(Records shown Opens)

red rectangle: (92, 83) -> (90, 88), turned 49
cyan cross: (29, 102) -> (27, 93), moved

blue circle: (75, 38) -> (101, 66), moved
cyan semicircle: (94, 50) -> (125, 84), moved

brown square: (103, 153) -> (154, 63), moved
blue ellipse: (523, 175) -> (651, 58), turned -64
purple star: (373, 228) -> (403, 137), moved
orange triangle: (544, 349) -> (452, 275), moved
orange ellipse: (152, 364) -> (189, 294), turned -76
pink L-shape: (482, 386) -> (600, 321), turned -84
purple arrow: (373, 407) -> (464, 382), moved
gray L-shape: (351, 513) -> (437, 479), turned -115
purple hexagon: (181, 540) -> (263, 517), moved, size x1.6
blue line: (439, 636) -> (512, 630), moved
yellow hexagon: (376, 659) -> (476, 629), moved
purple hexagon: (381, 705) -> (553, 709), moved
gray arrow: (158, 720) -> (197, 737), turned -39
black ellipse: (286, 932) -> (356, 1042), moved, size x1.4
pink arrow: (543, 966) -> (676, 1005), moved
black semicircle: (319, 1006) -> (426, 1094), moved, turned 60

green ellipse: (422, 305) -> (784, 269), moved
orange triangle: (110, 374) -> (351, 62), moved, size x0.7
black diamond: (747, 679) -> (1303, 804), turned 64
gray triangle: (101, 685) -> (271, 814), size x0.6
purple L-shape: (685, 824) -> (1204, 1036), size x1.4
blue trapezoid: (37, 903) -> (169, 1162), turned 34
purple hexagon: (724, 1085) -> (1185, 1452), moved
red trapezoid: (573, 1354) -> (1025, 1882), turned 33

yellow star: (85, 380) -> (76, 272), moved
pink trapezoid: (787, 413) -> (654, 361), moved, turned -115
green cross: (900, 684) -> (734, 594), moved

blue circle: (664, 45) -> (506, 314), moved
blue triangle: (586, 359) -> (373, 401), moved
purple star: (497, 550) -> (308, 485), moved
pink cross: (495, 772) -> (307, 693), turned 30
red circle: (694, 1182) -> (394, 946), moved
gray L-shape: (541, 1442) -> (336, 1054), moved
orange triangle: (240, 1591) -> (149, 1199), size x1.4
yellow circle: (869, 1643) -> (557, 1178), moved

(Records shown Closes)

All of the lines above that carry the string "ellipse" need to be found and copied.

* Output of the task *
blue ellipse: (523, 175) -> (651, 58), turned -64
orange ellipse: (152, 364) -> (189, 294), turned -76
black ellipse: (286, 932) -> (356, 1042), moved, size x1.4
green ellipse: (422, 305) -> (784, 269), moved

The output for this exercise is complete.